- ABOUT THIS TASK:
Transcribe all the entries word for word, but omit the images.

------ SOURCE INFORMATION

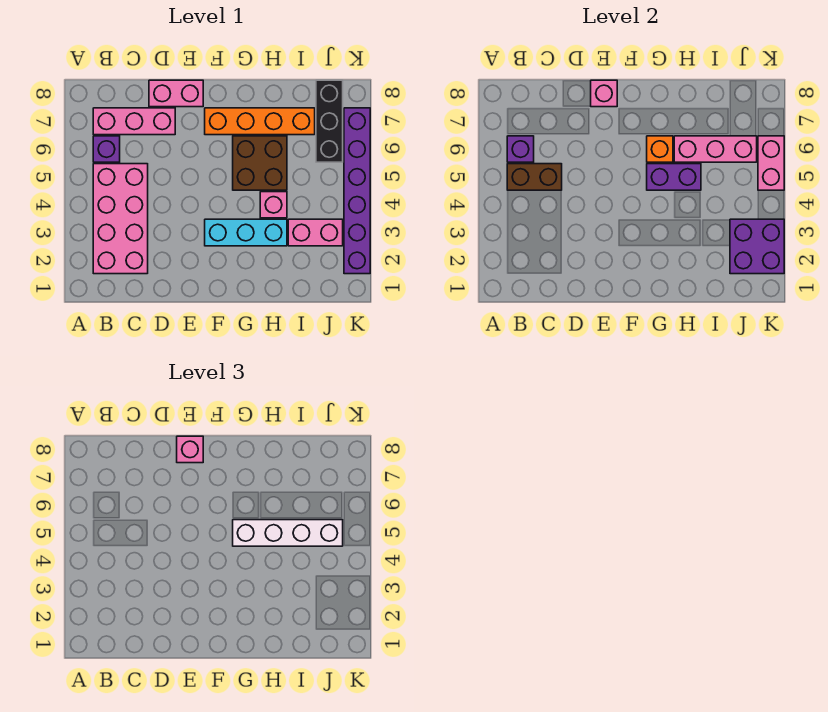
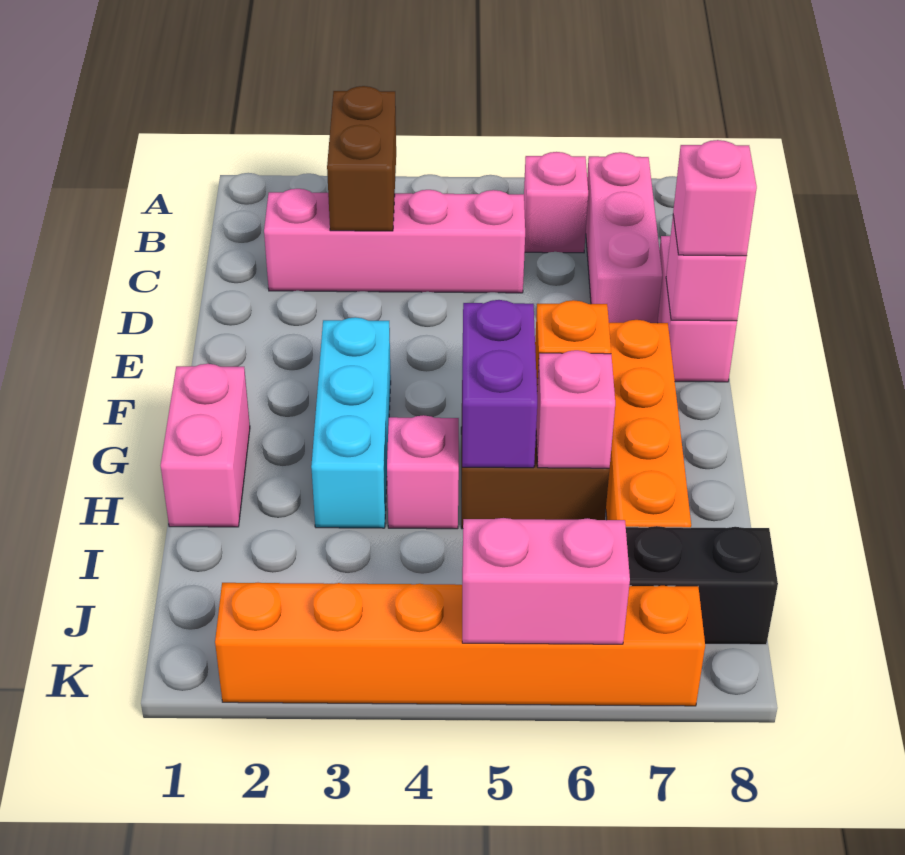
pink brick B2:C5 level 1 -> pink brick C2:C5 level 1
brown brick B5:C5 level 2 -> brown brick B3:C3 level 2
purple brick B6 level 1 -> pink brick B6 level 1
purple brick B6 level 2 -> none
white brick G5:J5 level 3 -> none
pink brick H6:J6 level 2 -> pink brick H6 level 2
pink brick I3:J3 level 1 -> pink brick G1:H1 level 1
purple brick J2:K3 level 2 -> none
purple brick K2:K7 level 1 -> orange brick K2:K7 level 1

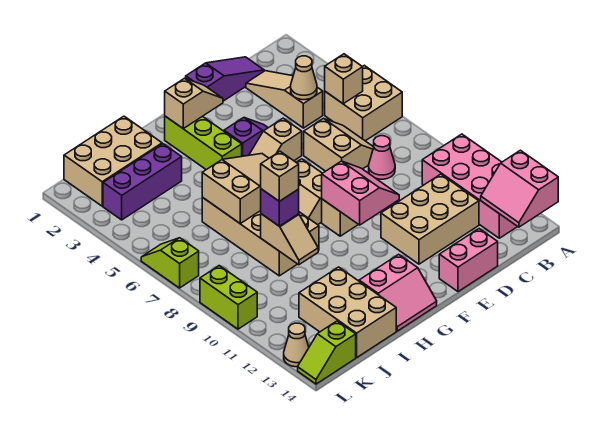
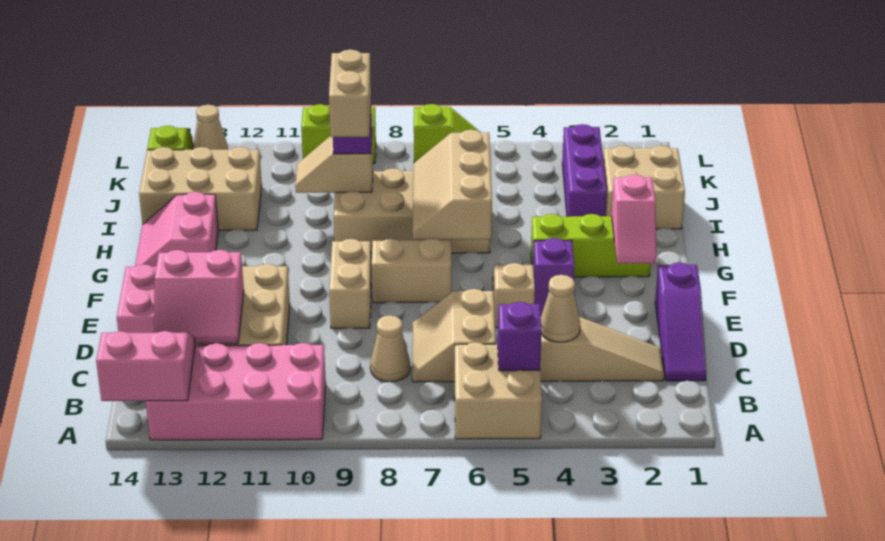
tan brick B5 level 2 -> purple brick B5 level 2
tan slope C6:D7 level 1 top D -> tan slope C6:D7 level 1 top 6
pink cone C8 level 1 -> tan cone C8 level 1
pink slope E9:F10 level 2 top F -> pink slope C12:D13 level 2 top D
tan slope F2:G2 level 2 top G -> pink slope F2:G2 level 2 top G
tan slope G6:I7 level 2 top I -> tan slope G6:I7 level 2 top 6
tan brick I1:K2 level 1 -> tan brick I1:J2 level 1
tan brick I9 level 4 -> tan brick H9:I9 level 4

------------

- YOUR RESPONSE:
pink brick B2:C5 level 1 -> pink brick C2:C5 level 1
brown brick B5:C5 level 2 -> brown brick B3:C3 level 2
purple brick B6 level 1 -> pink brick B6 level 1
purple brick B6 level 2 -> none
white brick G5:J5 level 3 -> none
pink brick H6:J6 level 2 -> pink brick H6 level 2
pink brick I3:J3 level 1 -> pink brick G1:H1 level 1
purple brick J2:K3 level 2 -> none
purple brick K2:K7 level 1 -> orange brick K2:K7 level 1

tan brick B5 level 2 -> purple brick B5 level 2
tan slope C6:D7 level 1 top D -> tan slope C6:D7 level 1 top 6
pink cone C8 level 1 -> tan cone C8 level 1
pink slope E9:F10 level 2 top F -> pink slope C12:D13 level 2 top D
tan slope F2:G2 level 2 top G -> pink slope F2:G2 level 2 top G
tan slope G6:I7 level 2 top I -> tan slope G6:I7 level 2 top 6
tan brick I1:K2 level 1 -> tan brick I1:J2 level 1
tan brick I9 level 4 -> tan brick H9:I9 level 4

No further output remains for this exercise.